[Geometric shape edit sequences]
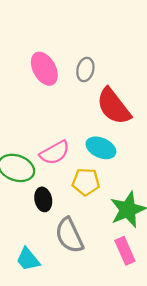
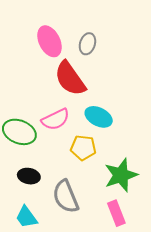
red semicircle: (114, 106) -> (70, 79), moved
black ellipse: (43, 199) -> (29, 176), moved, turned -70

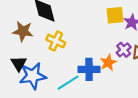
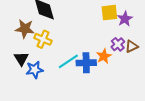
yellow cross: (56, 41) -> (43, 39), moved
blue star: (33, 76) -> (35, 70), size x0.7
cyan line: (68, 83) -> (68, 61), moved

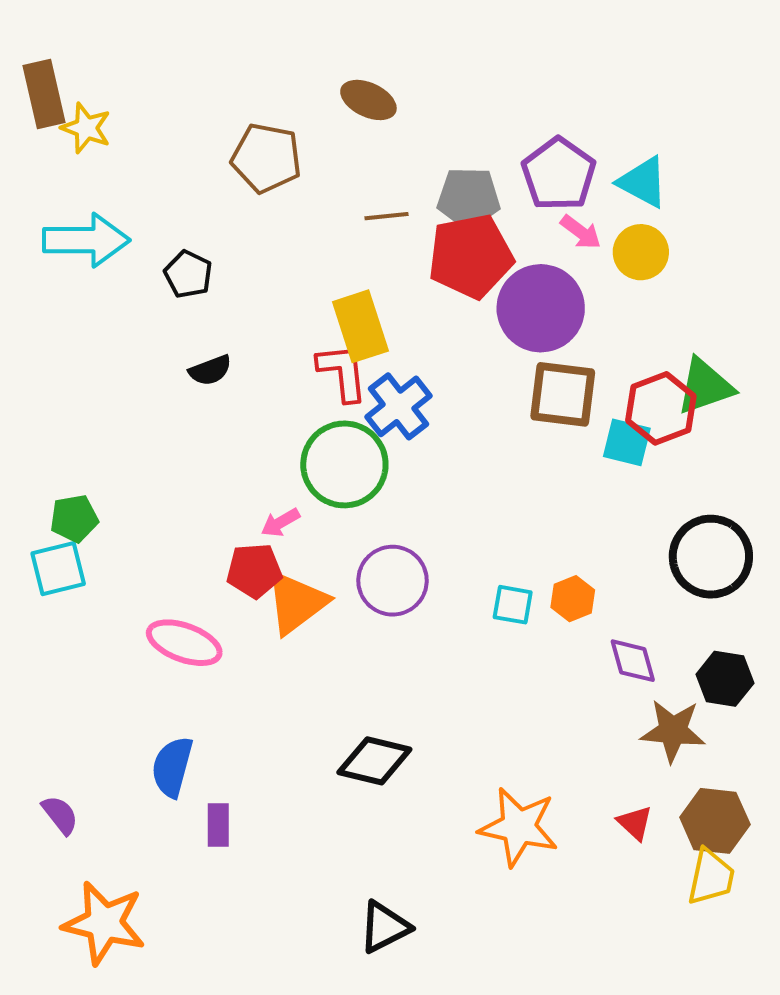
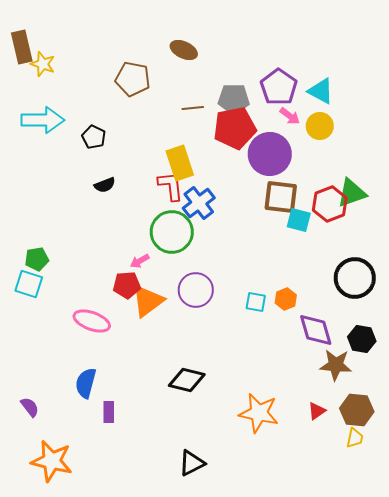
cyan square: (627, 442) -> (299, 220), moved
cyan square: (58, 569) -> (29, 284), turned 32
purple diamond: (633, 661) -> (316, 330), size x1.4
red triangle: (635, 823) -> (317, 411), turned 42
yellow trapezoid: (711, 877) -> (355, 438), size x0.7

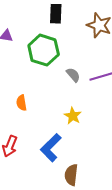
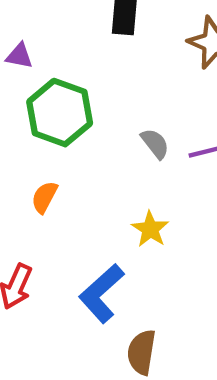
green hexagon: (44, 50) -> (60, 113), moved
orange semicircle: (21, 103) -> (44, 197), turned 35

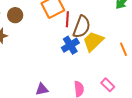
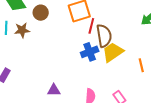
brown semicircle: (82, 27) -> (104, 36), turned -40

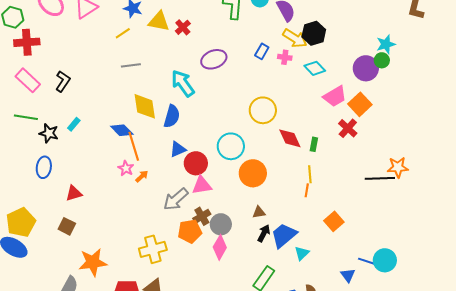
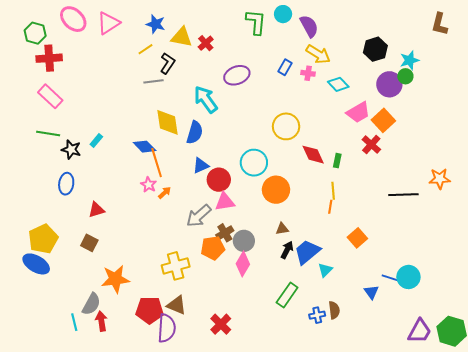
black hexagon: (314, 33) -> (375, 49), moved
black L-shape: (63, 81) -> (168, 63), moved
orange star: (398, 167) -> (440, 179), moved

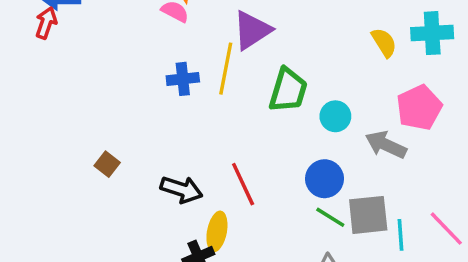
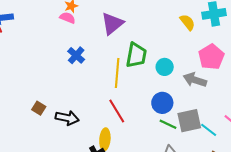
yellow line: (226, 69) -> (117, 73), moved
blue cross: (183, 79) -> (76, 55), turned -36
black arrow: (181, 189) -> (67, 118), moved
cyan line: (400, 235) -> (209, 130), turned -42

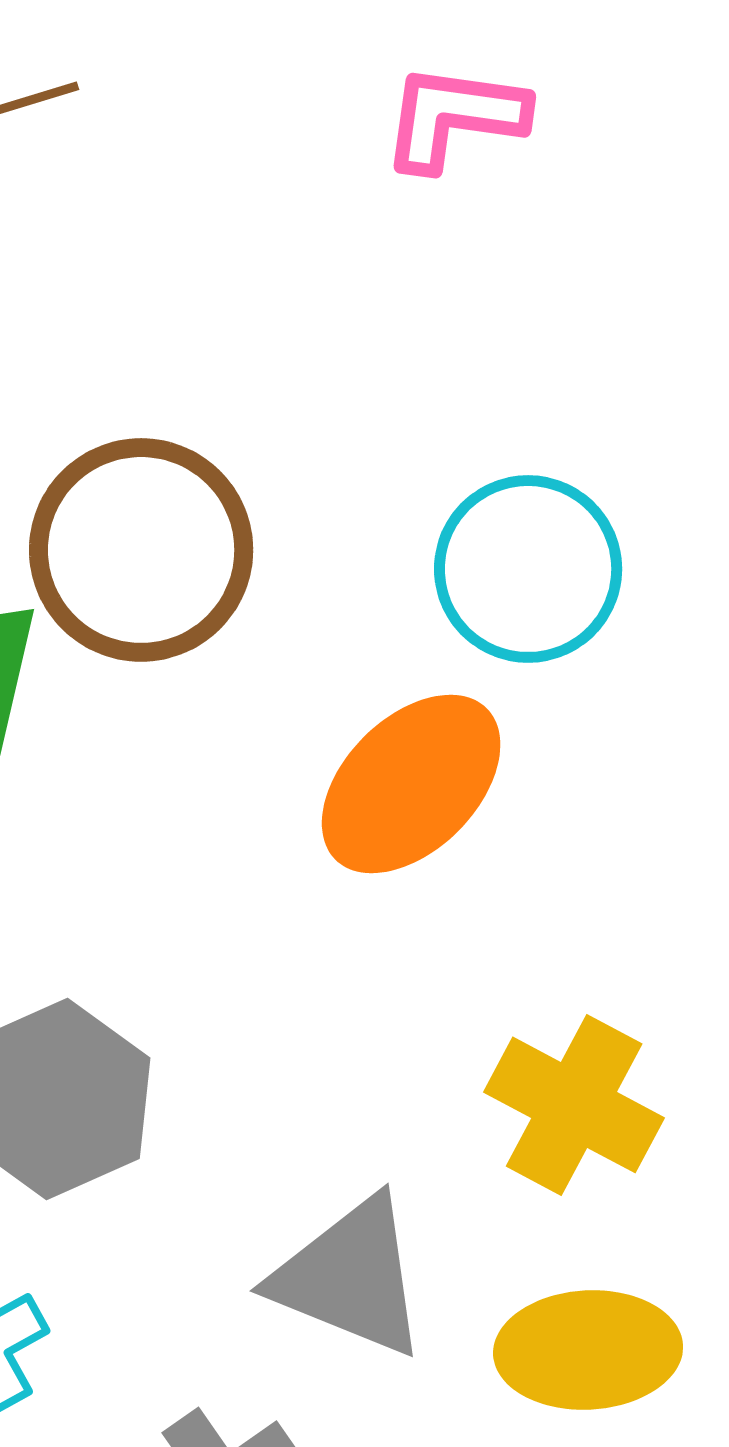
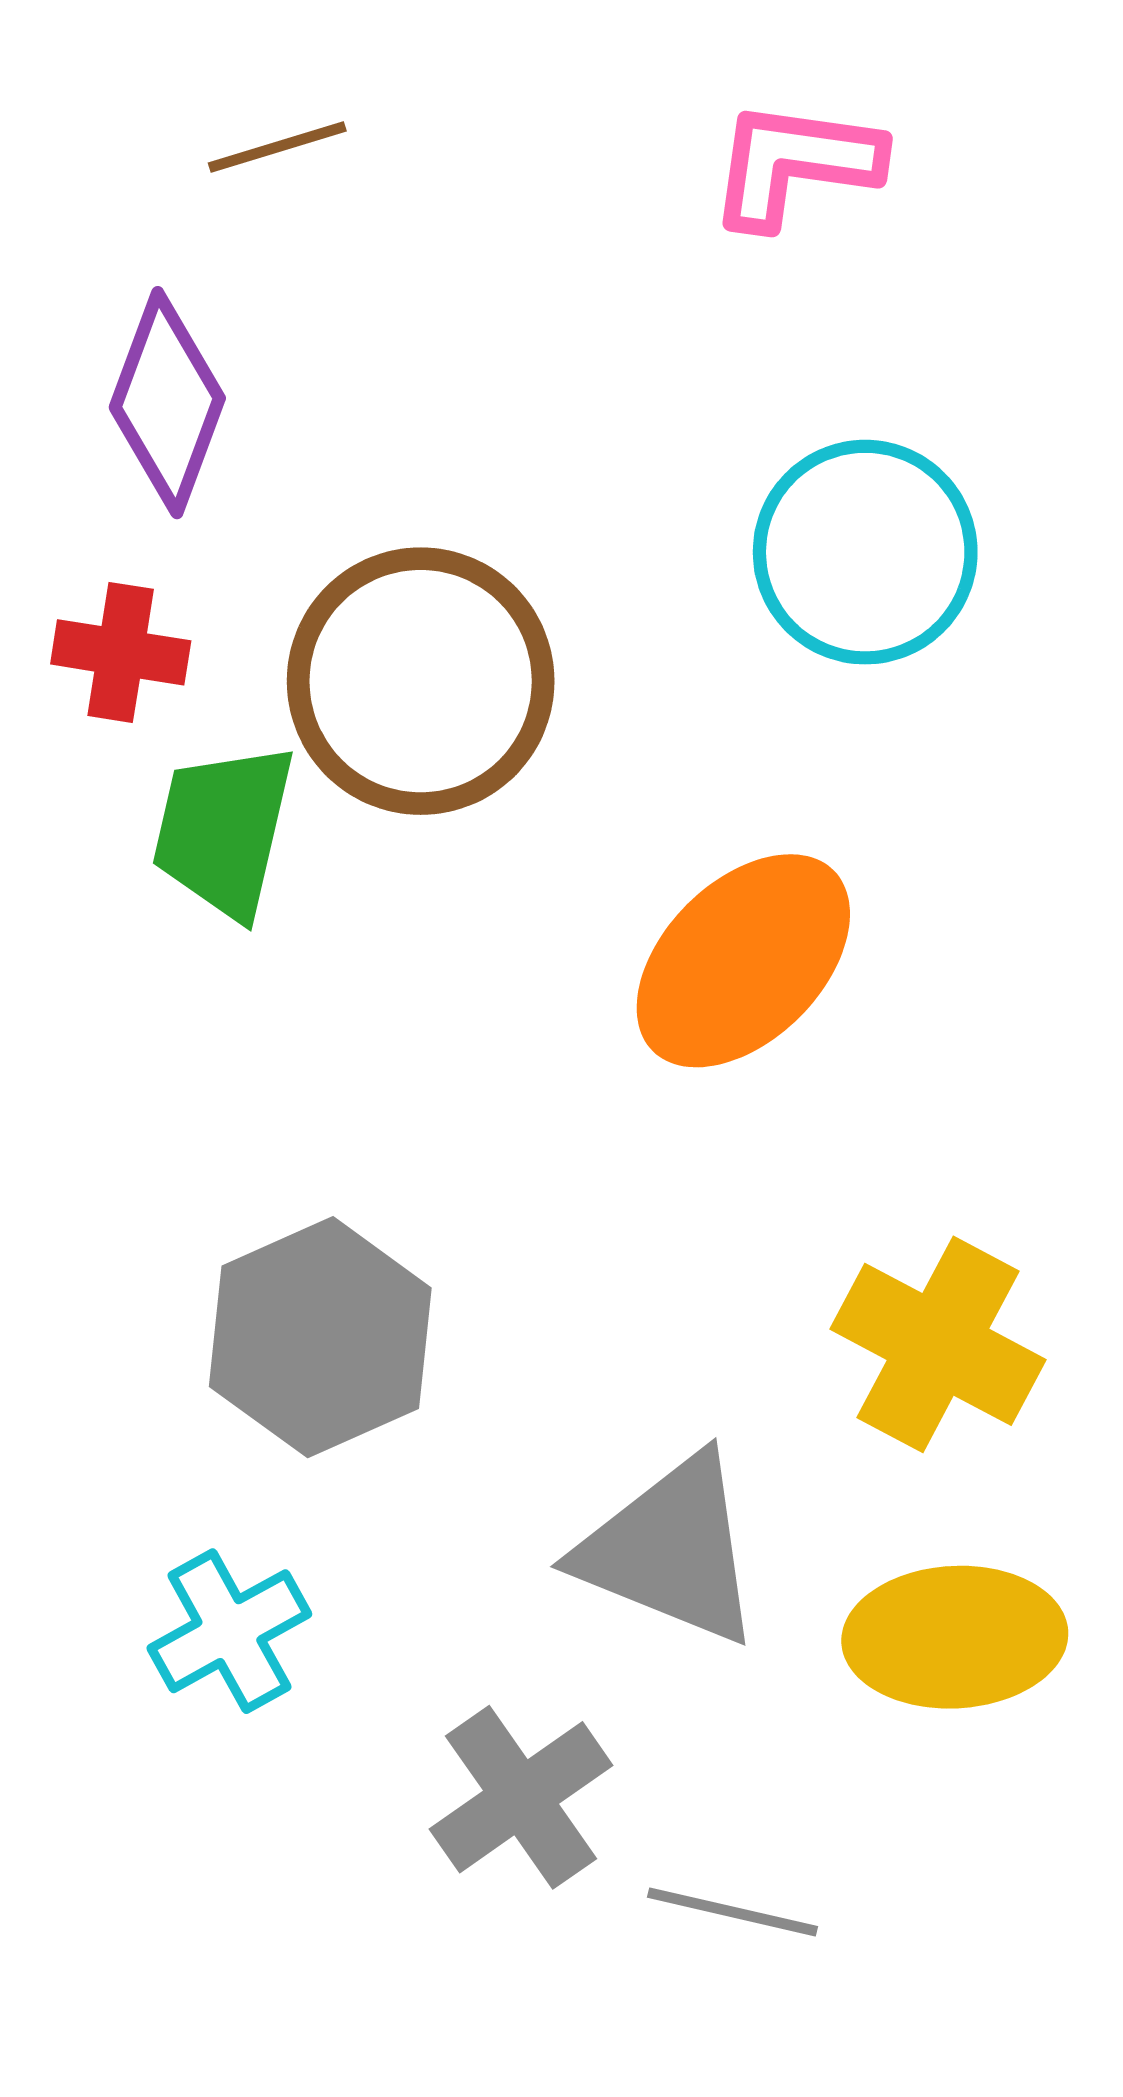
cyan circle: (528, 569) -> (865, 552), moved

- About this task: All of the entries need to be retyped word for word, pictures excluded.

- The completed task:
red semicircle: (114, 106) -> (70, 79), moved
black ellipse: (43, 199) -> (29, 176), moved, turned -70

yellow cross: (56, 41) -> (43, 39), moved
blue star: (33, 76) -> (35, 70), size x0.7
cyan line: (68, 83) -> (68, 61), moved

cyan square: (627, 442) -> (299, 220), moved
cyan square: (58, 569) -> (29, 284), turned 32
purple diamond: (633, 661) -> (316, 330), size x1.4
red triangle: (635, 823) -> (317, 411), turned 42
yellow trapezoid: (711, 877) -> (355, 438), size x0.7

green hexagon: (44, 50) -> (60, 113), moved
orange semicircle: (21, 103) -> (44, 197), turned 35

brown semicircle: (82, 27) -> (104, 36), turned -40

black hexagon: (314, 33) -> (375, 49), moved
black L-shape: (63, 81) -> (168, 63), moved
orange star: (398, 167) -> (440, 179), moved

yellow line: (226, 69) -> (117, 73), moved
blue cross: (183, 79) -> (76, 55), turned -36
black arrow: (181, 189) -> (67, 118), moved
cyan line: (400, 235) -> (209, 130), turned -42

cyan circle: (528, 569) -> (865, 552), moved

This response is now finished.